All of the data below should be repeated exactly. Pictures should not be included.

* * * *

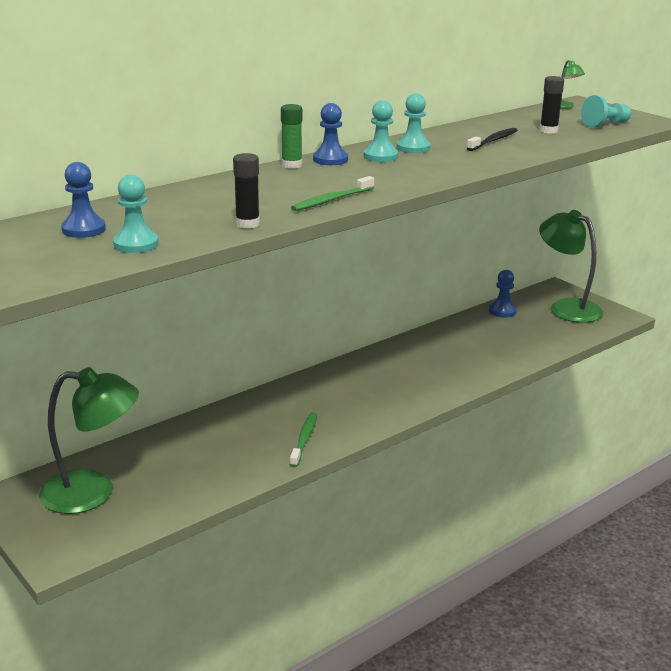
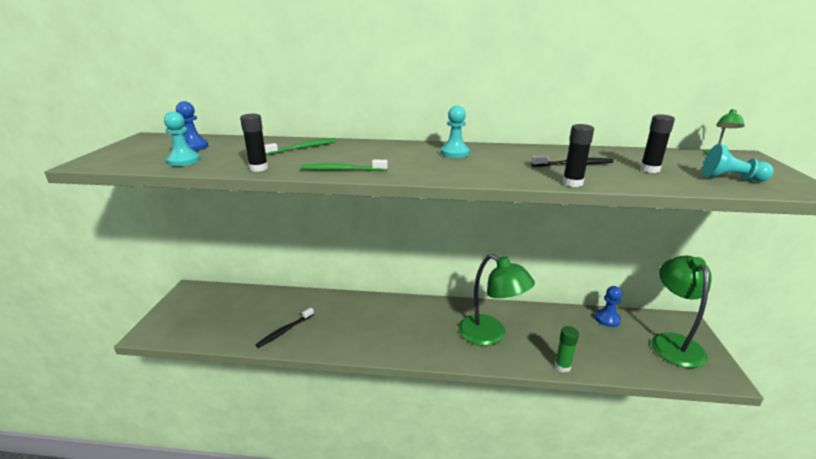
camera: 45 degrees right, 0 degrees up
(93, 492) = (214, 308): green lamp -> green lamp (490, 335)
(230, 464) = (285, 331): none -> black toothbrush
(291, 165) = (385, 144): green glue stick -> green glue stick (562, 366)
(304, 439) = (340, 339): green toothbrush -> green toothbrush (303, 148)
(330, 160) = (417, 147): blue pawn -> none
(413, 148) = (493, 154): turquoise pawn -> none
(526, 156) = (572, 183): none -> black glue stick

* * * *

- Written reply
camera: 45 degrees right, 0 degrees up
(93, 492) = (214, 308): green lamp -> green lamp (490, 335)
(230, 464) = (285, 331): none -> black toothbrush
(291, 165) = (385, 144): green glue stick -> green glue stick (562, 366)
(304, 439) = (340, 339): green toothbrush -> green toothbrush (303, 148)
(330, 160) = (417, 147): blue pawn -> none
(413, 148) = (493, 154): turquoise pawn -> none
(526, 156) = (572, 183): none -> black glue stick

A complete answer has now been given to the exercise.